TASK OBJECTIVE: When you reach the line containing "green cross: (363, 345)" in the entries below, start writing out each line exactly, and stop after the line containing "blue square: (172, 359) -> (205, 424), moved".

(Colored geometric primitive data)
____

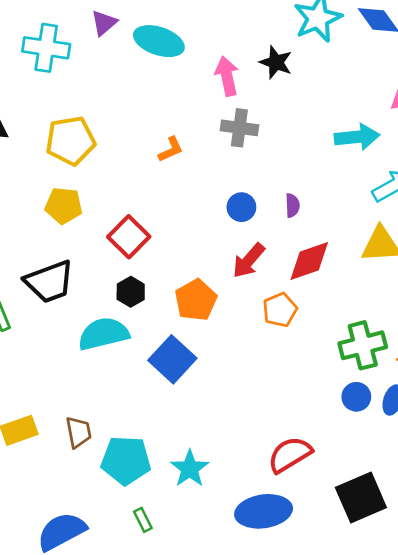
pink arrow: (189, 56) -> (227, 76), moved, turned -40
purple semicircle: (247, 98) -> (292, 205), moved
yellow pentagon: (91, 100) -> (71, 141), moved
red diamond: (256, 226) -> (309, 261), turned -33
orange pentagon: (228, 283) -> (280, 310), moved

____

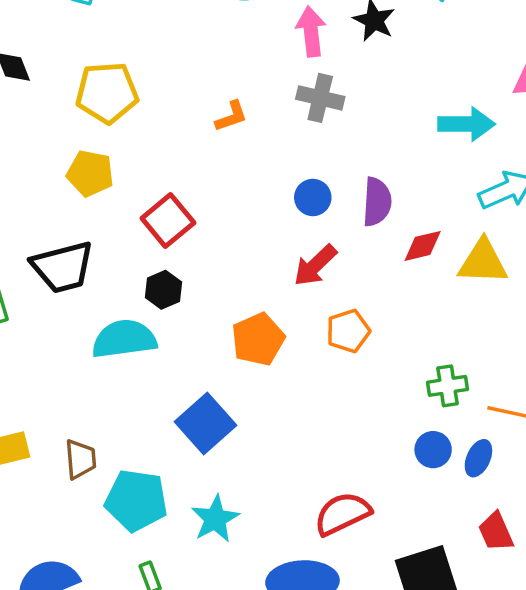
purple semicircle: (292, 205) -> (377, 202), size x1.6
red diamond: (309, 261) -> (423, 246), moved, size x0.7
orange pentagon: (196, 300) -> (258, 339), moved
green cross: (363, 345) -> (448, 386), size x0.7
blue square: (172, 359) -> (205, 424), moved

____

RESPONSE BOX:
green cross: (363, 345) -> (448, 386), size x0.7
blue square: (172, 359) -> (205, 424), moved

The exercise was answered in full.